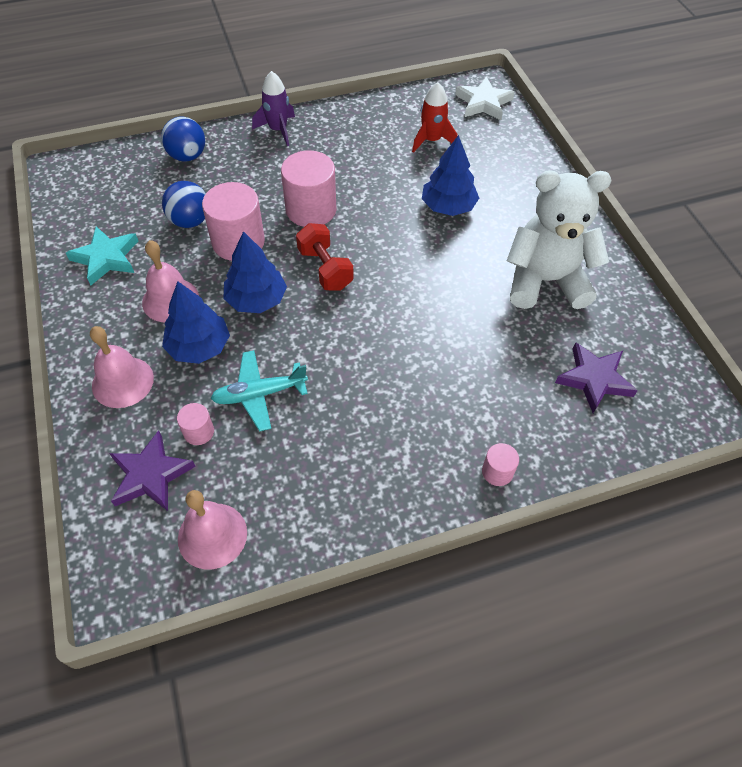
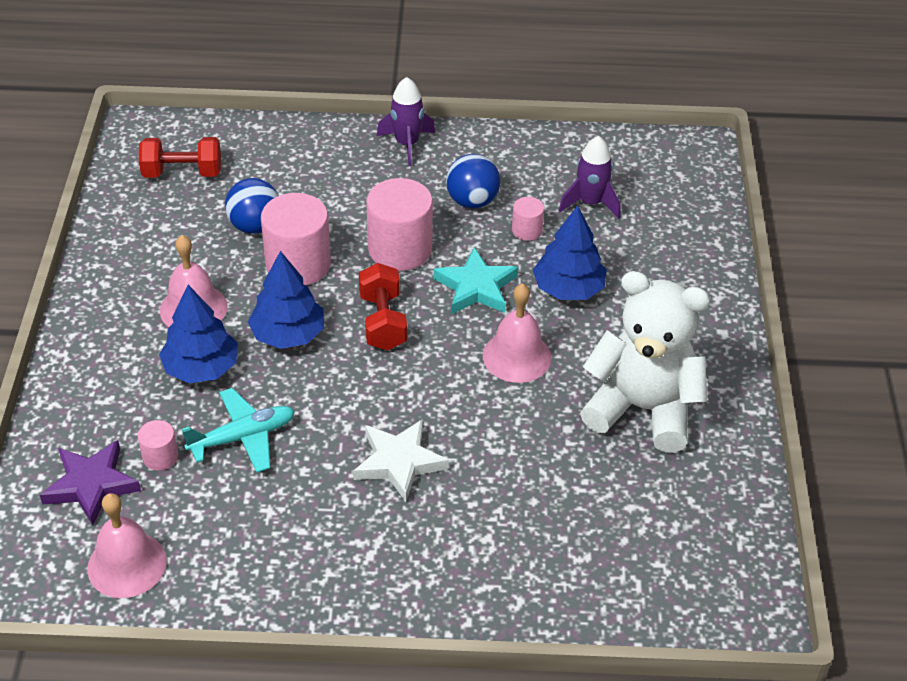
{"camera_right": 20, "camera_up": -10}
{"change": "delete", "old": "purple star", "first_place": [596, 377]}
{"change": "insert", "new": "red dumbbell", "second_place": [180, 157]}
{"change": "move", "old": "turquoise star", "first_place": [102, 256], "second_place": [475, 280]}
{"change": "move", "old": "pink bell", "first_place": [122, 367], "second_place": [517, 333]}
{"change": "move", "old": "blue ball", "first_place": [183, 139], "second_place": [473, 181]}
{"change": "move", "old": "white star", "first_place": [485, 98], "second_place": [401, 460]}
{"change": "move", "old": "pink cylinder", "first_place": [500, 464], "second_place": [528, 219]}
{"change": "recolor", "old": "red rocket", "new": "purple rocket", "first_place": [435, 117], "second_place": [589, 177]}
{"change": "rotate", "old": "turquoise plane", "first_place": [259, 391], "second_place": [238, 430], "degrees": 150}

######

## Work instruction
Give the listing above again word for word, without its pictures.

## Exercise answer
{"camera_right": 20, "camera_up": -10}
{"change": "delete", "old": "purple star", "first_place": [596, 377]}
{"change": "insert", "new": "red dumbbell", "second_place": [180, 157]}
{"change": "move", "old": "turquoise star", "first_place": [102, 256], "second_place": [475, 280]}
{"change": "move", "old": "pink bell", "first_place": [122, 367], "second_place": [517, 333]}
{"change": "move", "old": "blue ball", "first_place": [183, 139], "second_place": [473, 181]}
{"change": "move", "old": "white star", "first_place": [485, 98], "second_place": [401, 460]}
{"change": "move", "old": "pink cylinder", "first_place": [500, 464], "second_place": [528, 219]}
{"change": "recolor", "old": "red rocket", "new": "purple rocket", "first_place": [435, 117], "second_place": [589, 177]}
{"change": "rotate", "old": "turquoise plane", "first_place": [259, 391], "second_place": [238, 430], "degrees": 150}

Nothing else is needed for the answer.